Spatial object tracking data

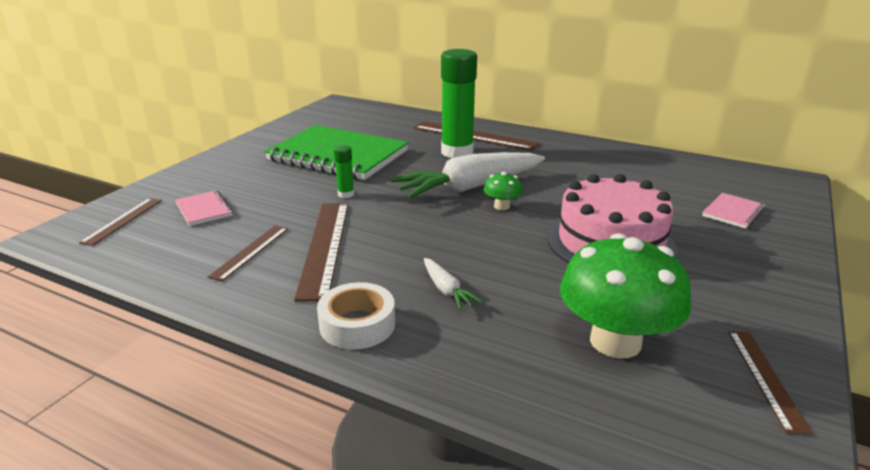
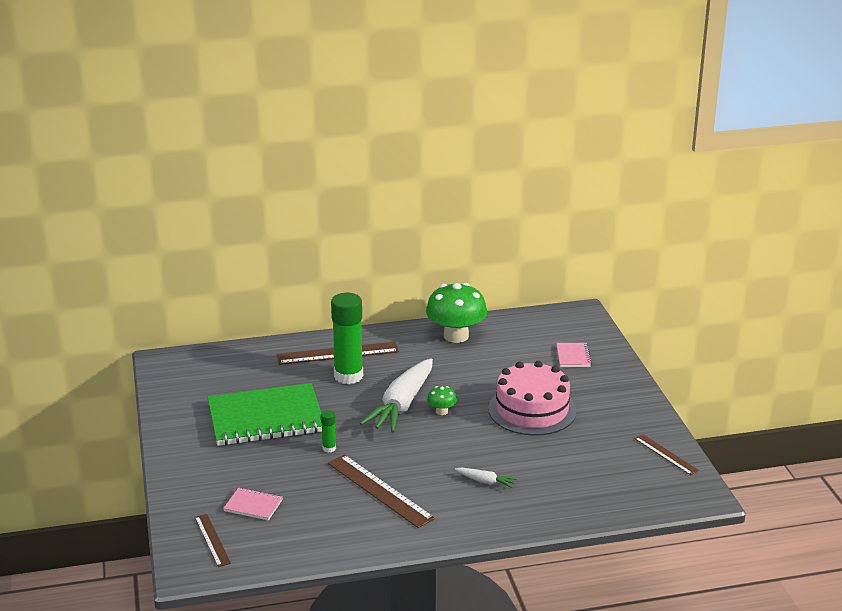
camera: 40 degrees left, 0 degrees up
(250, 252) = (341, 515): brown ruler -> none
(357, 324) = (469, 522): white tape -> none
(615, 341) = (593, 468): green mushroom -> green mushroom (456, 336)

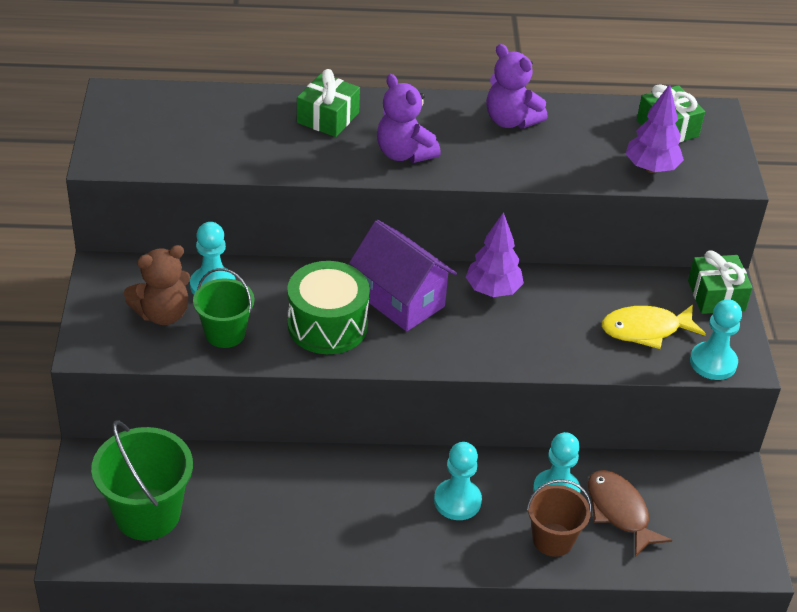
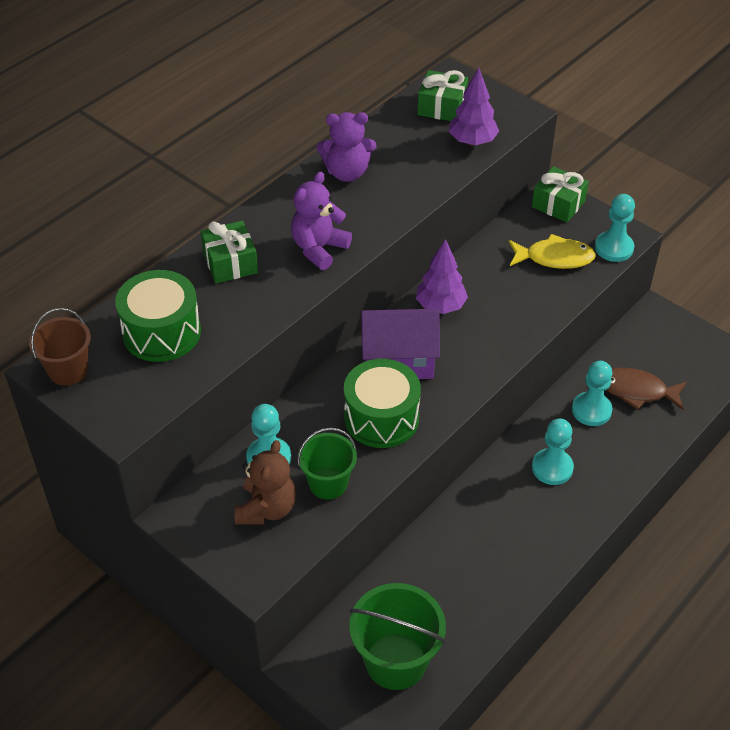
camera: 45 degrees left, 5 degrees up
(214, 125) = (162, 332): none -> green drum
(404, 153) = (319, 249): purple teddy bear -> purple teddy bear turned 120 degrees clockwise
(553, 539) = (629, 441): brown bucket -> brown bucket (68, 370)
(645, 330) = (554, 258): yellow fish -> yellow fish turned 120 degrees counterclockwise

_JOB ITEM_: Nothing but the lines from the one holding "camera: 45 degrees left, 5 degrees up" through the last line of the data may be output, and each must match exactly.

_TASK RESPONSE_:
camera: 45 degrees left, 5 degrees up
(214, 125) = (162, 332): none -> green drum
(404, 153) = (319, 249): purple teddy bear -> purple teddy bear turned 120 degrees clockwise
(553, 539) = (629, 441): brown bucket -> brown bucket (68, 370)
(645, 330) = (554, 258): yellow fish -> yellow fish turned 120 degrees counterclockwise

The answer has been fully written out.